_Job_.
In your reply, repeat the full listing exactly and leave each picture out.

_Supplied data_.
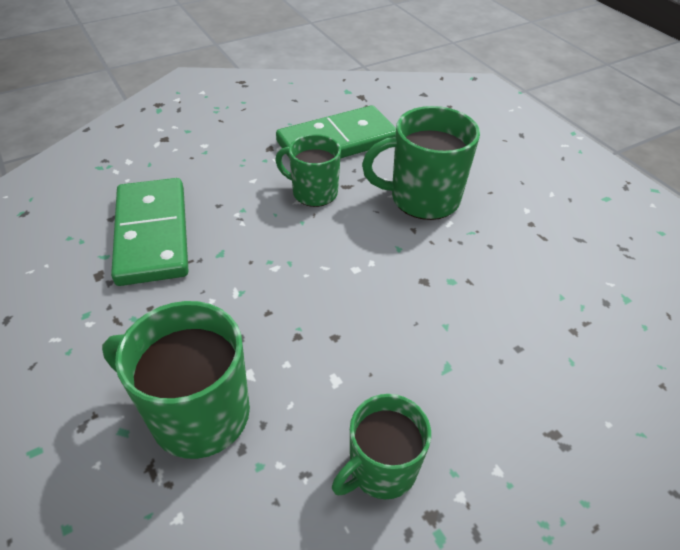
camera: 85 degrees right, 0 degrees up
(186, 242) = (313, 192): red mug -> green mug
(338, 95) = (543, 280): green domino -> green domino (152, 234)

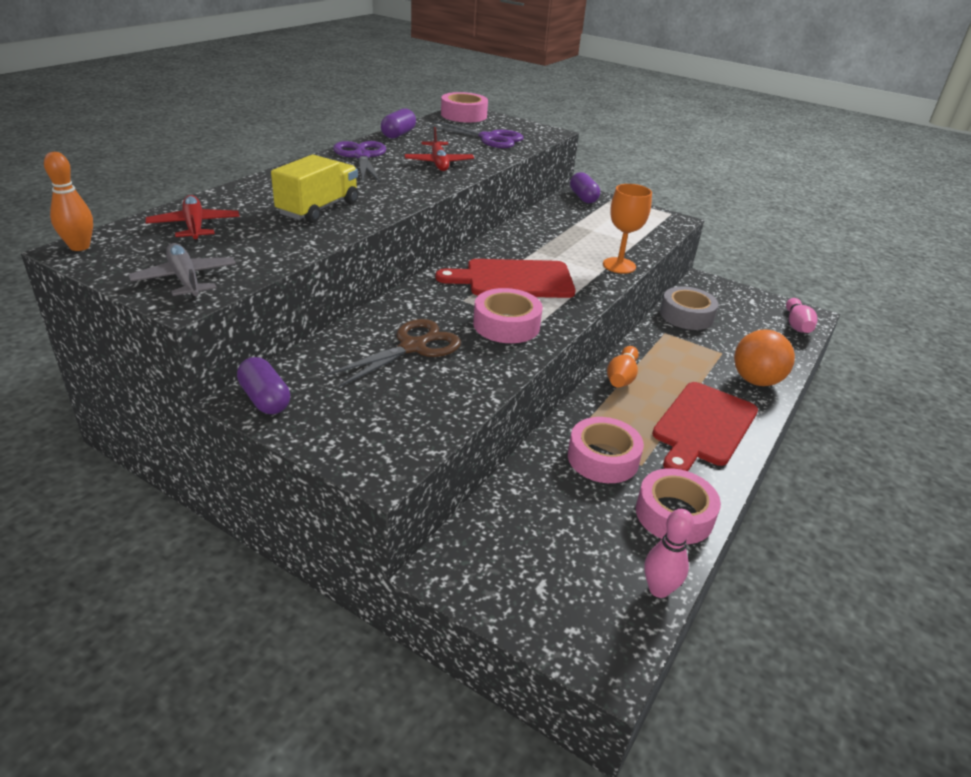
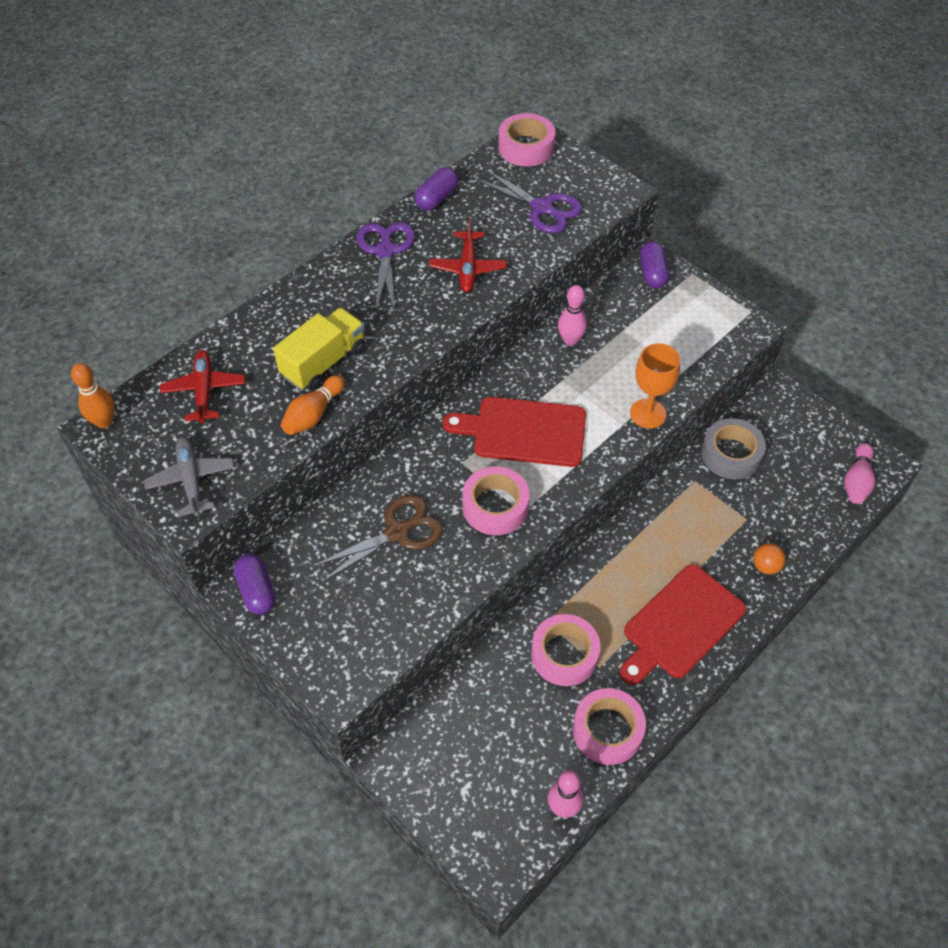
camera: 15 degrees right, 20 degrees up
(532, 230) = (570, 340): none -> pink bowling pin
(621, 377) = (621, 546): orange bowling pin -> orange bowling pin (313, 414)
(755, 381) = (765, 566): orange ball -> orange ball, size x0.53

_Solution to this exercise_.
camera: 85 degrees right, 0 degrees up
(186, 242) = (313, 192): red mug -> green mug
(338, 95) = (543, 280): green domino -> green domino (152, 234)

camera: 15 degrees right, 20 degrees up
(532, 230) = (570, 340): none -> pink bowling pin
(621, 377) = (621, 546): orange bowling pin -> orange bowling pin (313, 414)
(755, 381) = (765, 566): orange ball -> orange ball, size x0.53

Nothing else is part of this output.